• _Exercise details_:
Give back every record word for word, but keep the pictures out.

• _Data section_:

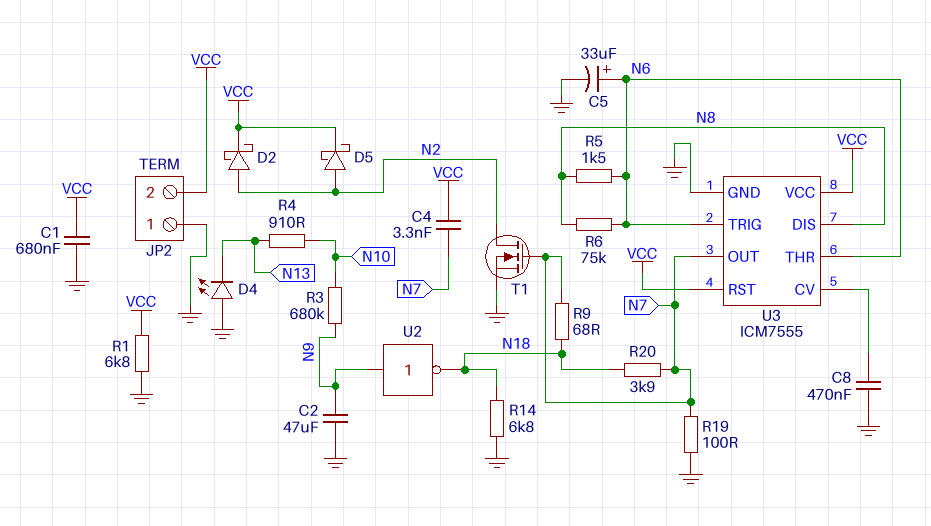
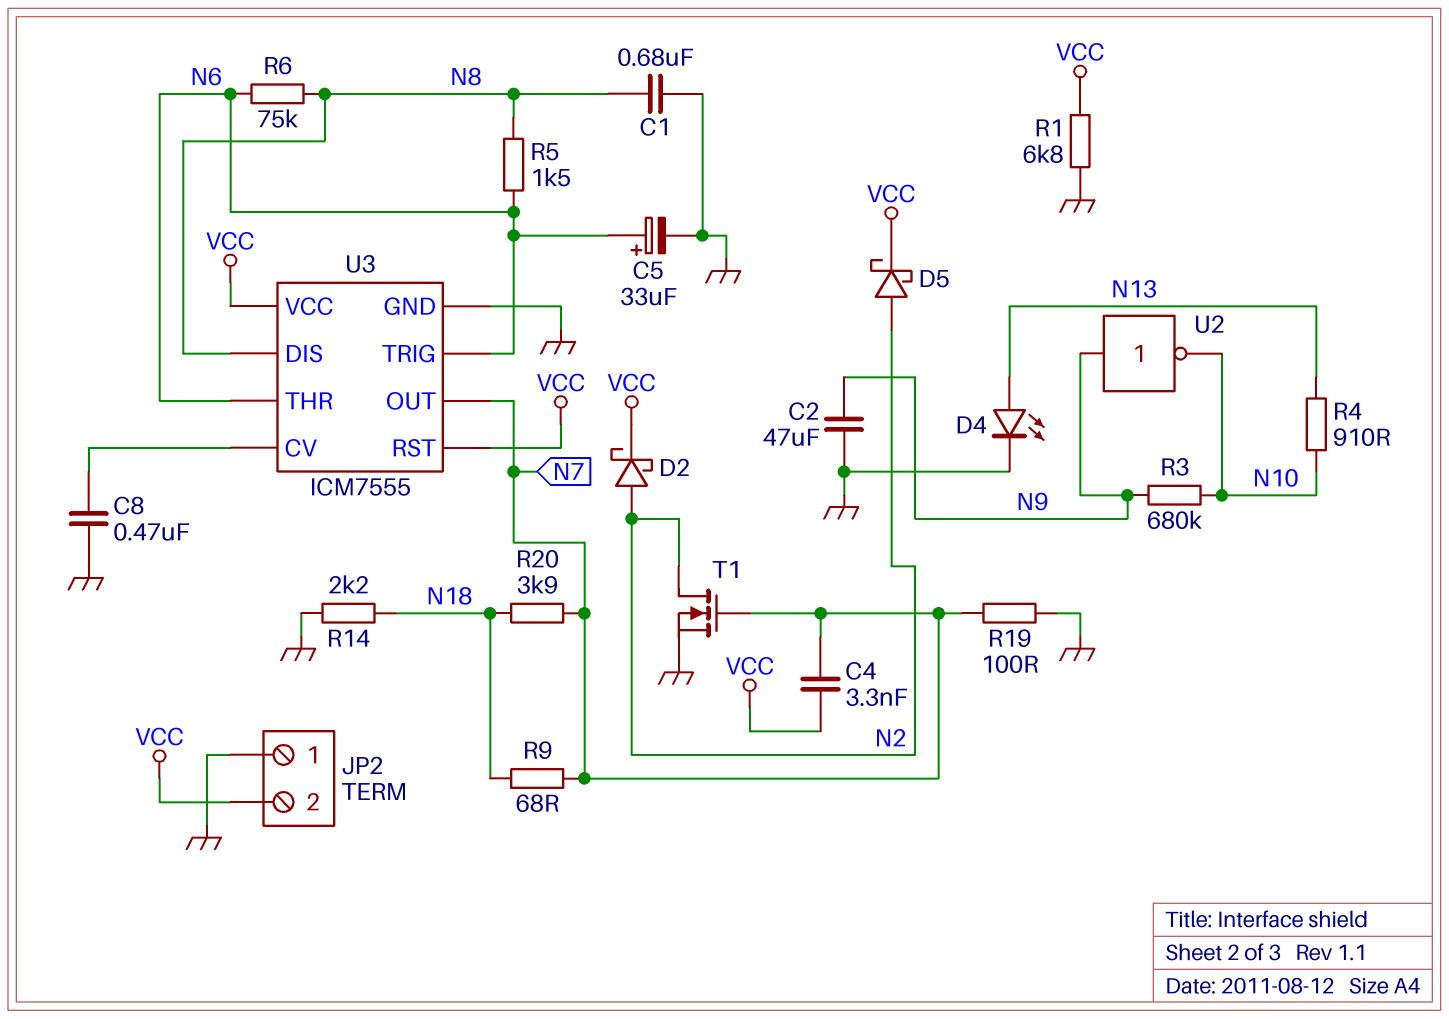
C1: 680nF (GND, VCC) -> 680nF (GND, N8)
D4: LED (A GND, K N13) -> LED (A N13, K GND)
R14: 6.8k (GND, N18) -> 2.2k (GND, N18)
U2: NOT (in N9, out N18) -> NOT (in N9, out N10)

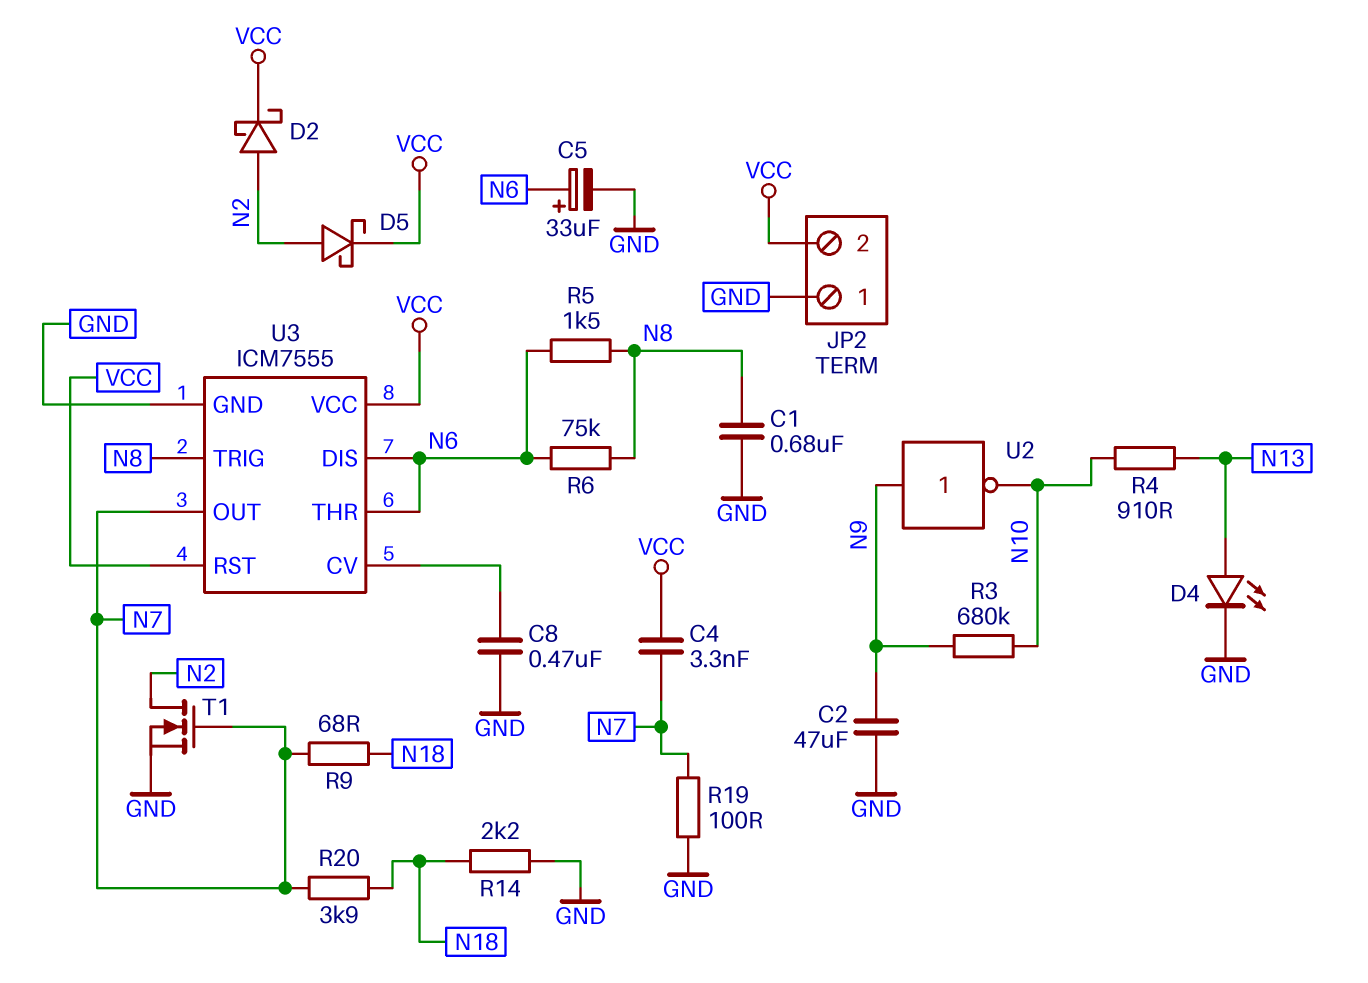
R1: 6.8k (GND, VCC) -> none
U3 pin DIS: N8 -> N6
U3 pin TRIG: N6 -> N8

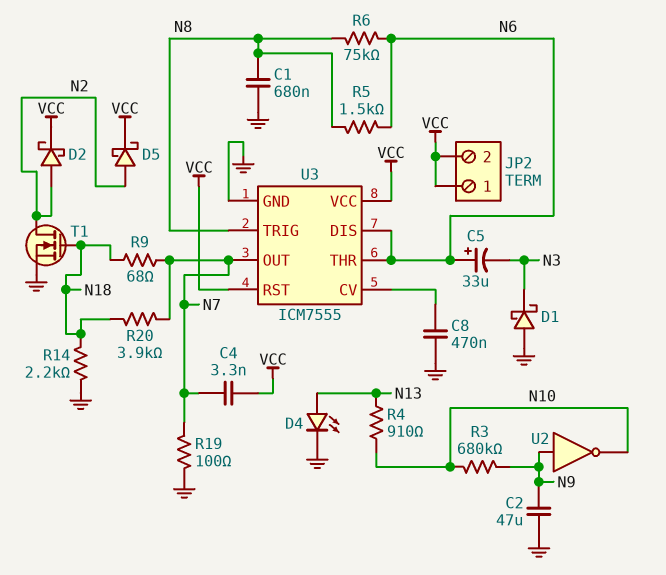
C5: 33uF (plus N6, minus GND) -> 33uF (plus N6, minus N3)
D1: none -> schottky (A GND, K N3)
JP2 pin 1: GND -> VCC
T1: NMOS (G N7, D N2, S GND) -> NMOS (G N18, D N2, S GND)

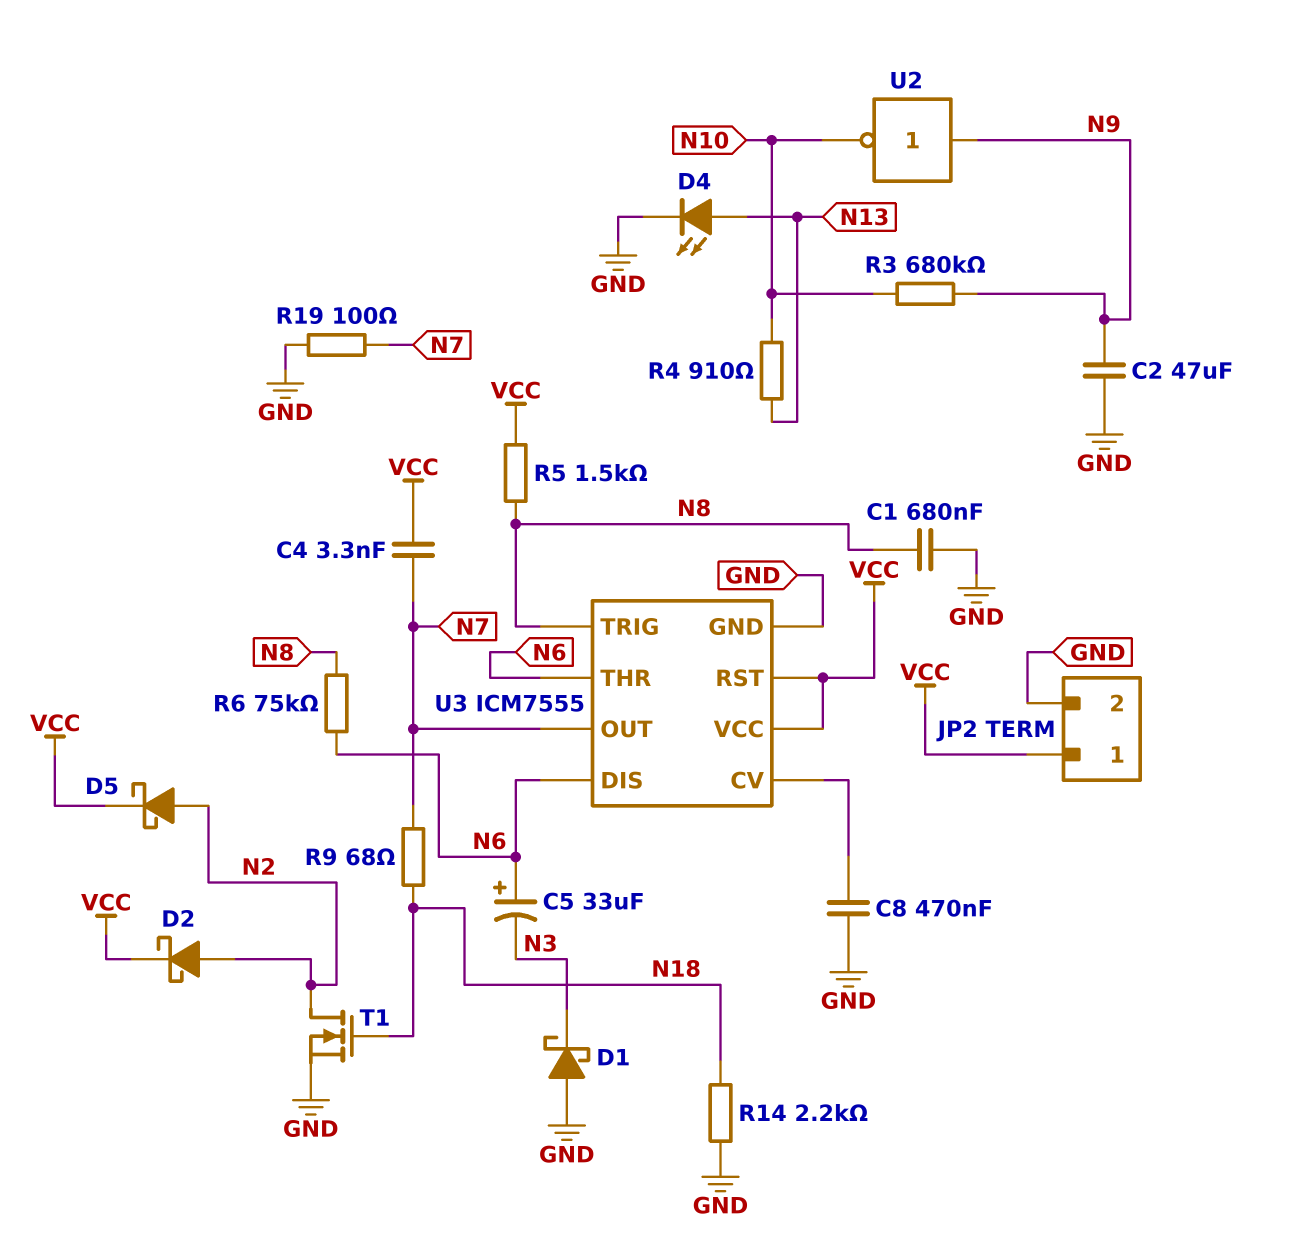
JP2 pin 2: VCC -> GND
R5: 1.5k (N6, N8) -> 1.5k (N8, VCC)
R20: 3.9k (N7, N18) -> none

• _Written answer_:
C1: 680nF (GND, VCC) -> 680nF (GND, N8)
D4: LED (A GND, K N13) -> LED (A N13, K GND)
R14: 6.8k (GND, N18) -> 2.2k (GND, N18)
U2: NOT (in N9, out N18) -> NOT (in N9, out N10)

R1: 6.8k (GND, VCC) -> none
U3 pin DIS: N8 -> N6
U3 pin TRIG: N6 -> N8

C5: 33uF (plus N6, minus GND) -> 33uF (plus N6, minus N3)
D1: none -> schottky (A GND, K N3)
JP2 pin 1: GND -> VCC
T1: NMOS (G N7, D N2, S GND) -> NMOS (G N18, D N2, S GND)

JP2 pin 2: VCC -> GND
R5: 1.5k (N6, N8) -> 1.5k (N8, VCC)
R20: 3.9k (N7, N18) -> none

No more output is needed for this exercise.